_What you will do_: Begin at the first line of the records below and, please, give each line again exactly until the line with "green circle: (180, 167) -> (198, 114), moved" is included.

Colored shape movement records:
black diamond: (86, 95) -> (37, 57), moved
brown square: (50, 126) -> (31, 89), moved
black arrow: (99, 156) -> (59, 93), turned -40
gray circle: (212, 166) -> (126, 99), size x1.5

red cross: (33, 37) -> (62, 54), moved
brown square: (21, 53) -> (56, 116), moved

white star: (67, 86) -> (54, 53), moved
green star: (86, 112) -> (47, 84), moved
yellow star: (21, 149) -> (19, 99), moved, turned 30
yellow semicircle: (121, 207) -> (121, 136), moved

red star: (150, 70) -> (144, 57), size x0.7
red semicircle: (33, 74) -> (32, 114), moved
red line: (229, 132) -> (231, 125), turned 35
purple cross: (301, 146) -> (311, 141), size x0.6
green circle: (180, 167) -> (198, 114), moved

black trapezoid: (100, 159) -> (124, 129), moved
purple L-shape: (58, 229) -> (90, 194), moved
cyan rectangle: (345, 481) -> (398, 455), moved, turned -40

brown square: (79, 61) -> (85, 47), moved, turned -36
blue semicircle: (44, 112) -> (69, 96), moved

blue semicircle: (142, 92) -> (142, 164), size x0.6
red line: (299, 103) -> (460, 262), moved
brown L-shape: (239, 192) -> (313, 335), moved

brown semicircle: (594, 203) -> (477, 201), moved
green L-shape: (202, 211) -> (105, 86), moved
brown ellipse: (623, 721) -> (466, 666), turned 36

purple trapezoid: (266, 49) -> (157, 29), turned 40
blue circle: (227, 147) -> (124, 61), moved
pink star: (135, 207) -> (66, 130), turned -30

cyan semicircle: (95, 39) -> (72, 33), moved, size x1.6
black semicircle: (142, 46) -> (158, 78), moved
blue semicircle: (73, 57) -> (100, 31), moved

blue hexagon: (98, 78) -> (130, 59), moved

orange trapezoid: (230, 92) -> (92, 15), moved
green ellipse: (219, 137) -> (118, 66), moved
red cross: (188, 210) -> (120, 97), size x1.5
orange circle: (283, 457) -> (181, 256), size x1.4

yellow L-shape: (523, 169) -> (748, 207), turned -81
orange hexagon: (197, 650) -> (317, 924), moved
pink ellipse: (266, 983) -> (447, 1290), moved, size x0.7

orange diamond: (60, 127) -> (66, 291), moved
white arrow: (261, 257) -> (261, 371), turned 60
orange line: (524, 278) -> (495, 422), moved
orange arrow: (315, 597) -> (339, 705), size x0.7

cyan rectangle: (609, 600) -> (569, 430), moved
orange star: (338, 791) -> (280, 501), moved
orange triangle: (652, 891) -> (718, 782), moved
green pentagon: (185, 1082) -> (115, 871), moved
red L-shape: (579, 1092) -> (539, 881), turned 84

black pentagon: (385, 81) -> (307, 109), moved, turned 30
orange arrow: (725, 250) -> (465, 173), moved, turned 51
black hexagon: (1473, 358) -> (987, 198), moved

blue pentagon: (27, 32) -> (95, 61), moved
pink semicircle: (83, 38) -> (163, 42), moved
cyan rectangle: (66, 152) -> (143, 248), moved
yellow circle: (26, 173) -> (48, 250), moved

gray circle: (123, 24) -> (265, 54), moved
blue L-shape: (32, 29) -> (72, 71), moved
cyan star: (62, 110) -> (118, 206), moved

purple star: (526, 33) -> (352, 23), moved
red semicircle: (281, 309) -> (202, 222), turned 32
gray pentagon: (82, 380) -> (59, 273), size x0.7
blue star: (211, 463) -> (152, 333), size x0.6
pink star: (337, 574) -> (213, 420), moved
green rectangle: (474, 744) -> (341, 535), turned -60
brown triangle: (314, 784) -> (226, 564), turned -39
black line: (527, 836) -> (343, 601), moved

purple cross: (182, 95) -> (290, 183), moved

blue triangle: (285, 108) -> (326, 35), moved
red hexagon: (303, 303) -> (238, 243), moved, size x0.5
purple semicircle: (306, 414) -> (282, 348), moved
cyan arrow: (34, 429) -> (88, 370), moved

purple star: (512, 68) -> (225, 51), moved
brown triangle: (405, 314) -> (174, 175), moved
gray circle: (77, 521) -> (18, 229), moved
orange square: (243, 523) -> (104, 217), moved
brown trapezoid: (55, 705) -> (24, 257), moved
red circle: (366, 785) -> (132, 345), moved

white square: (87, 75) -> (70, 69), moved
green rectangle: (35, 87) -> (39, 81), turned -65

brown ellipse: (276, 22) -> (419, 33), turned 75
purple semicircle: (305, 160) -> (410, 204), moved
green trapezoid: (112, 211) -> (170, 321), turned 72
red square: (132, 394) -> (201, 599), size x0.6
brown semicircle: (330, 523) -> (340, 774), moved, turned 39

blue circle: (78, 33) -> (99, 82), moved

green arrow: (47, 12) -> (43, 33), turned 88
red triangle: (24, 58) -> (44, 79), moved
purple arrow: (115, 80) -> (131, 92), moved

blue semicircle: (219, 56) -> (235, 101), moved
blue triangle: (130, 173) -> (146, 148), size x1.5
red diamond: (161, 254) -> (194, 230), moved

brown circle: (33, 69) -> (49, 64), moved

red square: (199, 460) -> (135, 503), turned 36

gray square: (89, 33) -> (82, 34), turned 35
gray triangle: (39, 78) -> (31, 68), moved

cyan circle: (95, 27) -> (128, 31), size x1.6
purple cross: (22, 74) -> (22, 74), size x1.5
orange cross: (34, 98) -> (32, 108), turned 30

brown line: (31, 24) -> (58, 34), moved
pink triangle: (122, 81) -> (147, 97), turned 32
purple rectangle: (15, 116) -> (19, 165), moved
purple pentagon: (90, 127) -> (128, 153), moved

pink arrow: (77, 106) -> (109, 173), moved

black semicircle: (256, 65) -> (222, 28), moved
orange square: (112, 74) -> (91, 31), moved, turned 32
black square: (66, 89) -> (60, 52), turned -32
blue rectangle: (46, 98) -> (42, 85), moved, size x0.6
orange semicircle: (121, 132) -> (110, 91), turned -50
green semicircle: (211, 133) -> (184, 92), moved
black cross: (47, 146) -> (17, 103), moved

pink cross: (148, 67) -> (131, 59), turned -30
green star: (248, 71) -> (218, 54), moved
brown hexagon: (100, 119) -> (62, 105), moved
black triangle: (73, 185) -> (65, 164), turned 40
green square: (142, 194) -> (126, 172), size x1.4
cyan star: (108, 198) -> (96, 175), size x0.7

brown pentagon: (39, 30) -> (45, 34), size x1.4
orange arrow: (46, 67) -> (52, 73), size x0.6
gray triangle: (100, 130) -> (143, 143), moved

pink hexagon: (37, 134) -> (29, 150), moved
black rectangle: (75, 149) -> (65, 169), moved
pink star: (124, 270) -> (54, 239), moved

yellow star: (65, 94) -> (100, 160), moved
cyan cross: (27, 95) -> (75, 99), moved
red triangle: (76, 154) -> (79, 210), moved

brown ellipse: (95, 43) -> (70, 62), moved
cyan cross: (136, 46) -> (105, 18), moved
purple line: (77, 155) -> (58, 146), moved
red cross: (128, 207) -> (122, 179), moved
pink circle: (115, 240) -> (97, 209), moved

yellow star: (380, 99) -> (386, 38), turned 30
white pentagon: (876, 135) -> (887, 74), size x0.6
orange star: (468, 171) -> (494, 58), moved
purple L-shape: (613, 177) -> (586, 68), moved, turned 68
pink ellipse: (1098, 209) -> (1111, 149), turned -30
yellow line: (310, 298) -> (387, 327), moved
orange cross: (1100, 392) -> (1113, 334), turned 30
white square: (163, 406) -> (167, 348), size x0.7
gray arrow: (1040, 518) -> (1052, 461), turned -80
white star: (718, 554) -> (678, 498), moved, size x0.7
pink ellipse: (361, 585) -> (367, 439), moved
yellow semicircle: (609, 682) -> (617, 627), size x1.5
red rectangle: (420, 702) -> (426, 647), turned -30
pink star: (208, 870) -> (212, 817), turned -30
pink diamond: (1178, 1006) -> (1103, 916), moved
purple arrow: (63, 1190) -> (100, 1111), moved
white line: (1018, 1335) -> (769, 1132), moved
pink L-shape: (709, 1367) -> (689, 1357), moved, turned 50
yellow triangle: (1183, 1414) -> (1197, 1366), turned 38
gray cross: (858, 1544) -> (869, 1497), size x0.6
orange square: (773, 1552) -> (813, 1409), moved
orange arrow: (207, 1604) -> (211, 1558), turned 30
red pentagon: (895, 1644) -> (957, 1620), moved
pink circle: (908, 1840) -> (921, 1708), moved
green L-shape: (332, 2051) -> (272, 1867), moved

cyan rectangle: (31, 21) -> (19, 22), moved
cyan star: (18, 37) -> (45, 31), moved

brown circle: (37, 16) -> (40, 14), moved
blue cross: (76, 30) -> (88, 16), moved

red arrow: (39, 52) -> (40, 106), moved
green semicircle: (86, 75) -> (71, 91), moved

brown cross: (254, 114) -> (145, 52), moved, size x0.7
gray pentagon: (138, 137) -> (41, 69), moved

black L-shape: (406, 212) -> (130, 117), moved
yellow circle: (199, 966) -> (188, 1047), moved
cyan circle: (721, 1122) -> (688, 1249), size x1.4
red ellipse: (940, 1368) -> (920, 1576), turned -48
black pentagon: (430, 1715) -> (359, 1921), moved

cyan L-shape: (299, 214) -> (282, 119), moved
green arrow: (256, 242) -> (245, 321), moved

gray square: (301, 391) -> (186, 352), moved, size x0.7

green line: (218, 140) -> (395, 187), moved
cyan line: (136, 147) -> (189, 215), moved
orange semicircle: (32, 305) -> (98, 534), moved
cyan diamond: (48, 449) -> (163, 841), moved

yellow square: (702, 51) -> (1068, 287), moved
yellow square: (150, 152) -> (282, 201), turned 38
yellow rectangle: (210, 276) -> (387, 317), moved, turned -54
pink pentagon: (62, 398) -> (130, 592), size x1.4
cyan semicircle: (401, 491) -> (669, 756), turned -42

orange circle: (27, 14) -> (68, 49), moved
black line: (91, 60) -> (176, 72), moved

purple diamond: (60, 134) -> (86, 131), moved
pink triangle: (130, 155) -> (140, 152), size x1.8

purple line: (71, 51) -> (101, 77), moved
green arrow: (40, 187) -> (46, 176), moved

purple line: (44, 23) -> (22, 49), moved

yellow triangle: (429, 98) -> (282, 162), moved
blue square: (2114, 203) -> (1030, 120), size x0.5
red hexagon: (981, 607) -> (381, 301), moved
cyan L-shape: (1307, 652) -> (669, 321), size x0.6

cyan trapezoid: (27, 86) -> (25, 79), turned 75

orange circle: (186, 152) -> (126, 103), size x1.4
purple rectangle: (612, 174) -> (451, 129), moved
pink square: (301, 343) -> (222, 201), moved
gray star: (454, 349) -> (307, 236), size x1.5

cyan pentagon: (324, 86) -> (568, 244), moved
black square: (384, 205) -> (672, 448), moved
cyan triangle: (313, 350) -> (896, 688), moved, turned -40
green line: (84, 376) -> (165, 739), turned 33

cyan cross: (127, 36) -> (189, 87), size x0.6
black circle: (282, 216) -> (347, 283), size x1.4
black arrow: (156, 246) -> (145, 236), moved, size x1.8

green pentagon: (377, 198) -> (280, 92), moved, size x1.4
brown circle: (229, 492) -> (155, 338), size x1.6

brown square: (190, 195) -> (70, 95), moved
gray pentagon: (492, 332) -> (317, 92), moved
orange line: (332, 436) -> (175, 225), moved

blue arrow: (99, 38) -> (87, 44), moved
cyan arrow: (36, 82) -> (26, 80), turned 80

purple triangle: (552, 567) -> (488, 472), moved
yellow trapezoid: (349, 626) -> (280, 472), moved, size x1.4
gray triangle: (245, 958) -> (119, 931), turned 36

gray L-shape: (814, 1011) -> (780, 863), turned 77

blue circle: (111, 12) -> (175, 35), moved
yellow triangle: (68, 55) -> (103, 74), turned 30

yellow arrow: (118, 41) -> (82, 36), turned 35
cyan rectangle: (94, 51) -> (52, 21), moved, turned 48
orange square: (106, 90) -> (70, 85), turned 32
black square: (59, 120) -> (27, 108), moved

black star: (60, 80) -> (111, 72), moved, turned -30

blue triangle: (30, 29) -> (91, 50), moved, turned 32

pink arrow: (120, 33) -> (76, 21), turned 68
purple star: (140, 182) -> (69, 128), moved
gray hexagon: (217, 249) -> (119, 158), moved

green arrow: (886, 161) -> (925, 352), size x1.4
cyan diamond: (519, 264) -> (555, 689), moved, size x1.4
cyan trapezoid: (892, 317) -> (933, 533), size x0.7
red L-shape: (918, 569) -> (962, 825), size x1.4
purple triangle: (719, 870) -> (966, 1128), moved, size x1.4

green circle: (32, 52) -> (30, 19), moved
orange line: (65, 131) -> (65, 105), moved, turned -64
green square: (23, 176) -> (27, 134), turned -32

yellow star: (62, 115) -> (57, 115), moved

_Your response_:
black diamond: (86, 95) -> (37, 57), moved
brown square: (50, 126) -> (31, 89), moved
black arrow: (99, 156) -> (59, 93), turned -40
gray circle: (212, 166) -> (126, 99), size x1.5

red cross: (33, 37) -> (62, 54), moved
brown square: (21, 53) -> (56, 116), moved

white star: (67, 86) -> (54, 53), moved
green star: (86, 112) -> (47, 84), moved
yellow star: (21, 149) -> (19, 99), moved, turned 30
yellow semicircle: (121, 207) -> (121, 136), moved

red star: (150, 70) -> (144, 57), size x0.7
red semicircle: (33, 74) -> (32, 114), moved
red line: (229, 132) -> (231, 125), turned 35
purple cross: (301, 146) -> (311, 141), size x0.6
green circle: (180, 167) -> (198, 114), moved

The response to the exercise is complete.